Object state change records
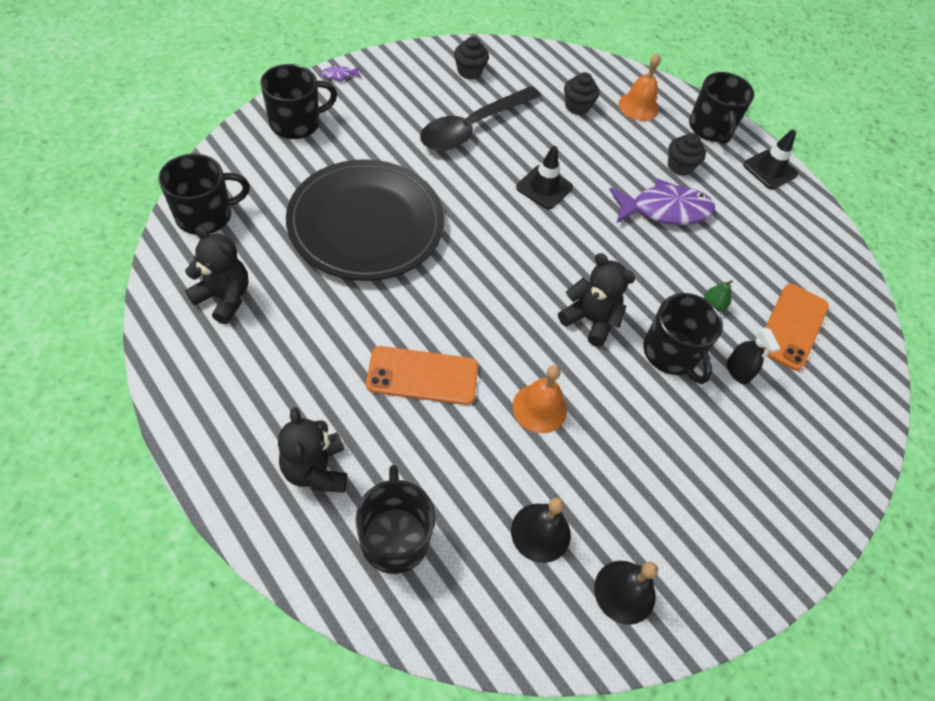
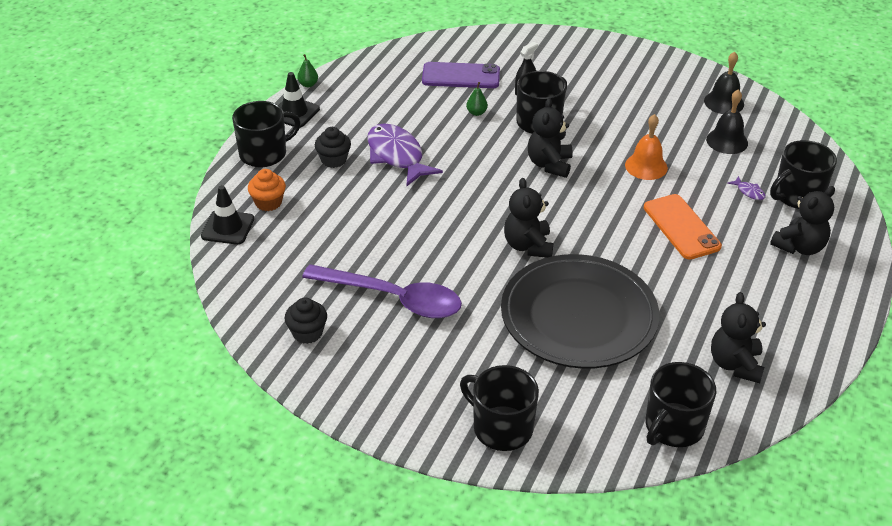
camera: 110 degrees left, 15 degrees down
black mug [158,154,250,235] -> black mug turned 90 degrees counterclockwise [645,362,716,447]
purple fish [322,66,361,82] -> purple fish moved to [727,176,765,200]
black spoon [420,86,541,151] -> purple spoon [302,264,462,318]
black traffic cone [516,146,573,210] -> black traffic cone moved to [201,185,254,245]
black cupcake [564,72,599,115] -> none
orange bell [619,54,661,121] -> orange cupcake [248,169,286,211]
orange phone [764,284,829,371] -> purple phone [422,62,500,88]
none -> green pear [297,54,318,87]
none -> black teddy bear [504,178,553,258]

EXERCISE DIRECTIONS – Take every line above where "degrees" appears and copy it.

EXPECTED ANSWER –
camera: 110 degrees left, 15 degrees down
black mug [158,154,250,235] -> black mug turned 90 degrees counterclockwise [645,362,716,447]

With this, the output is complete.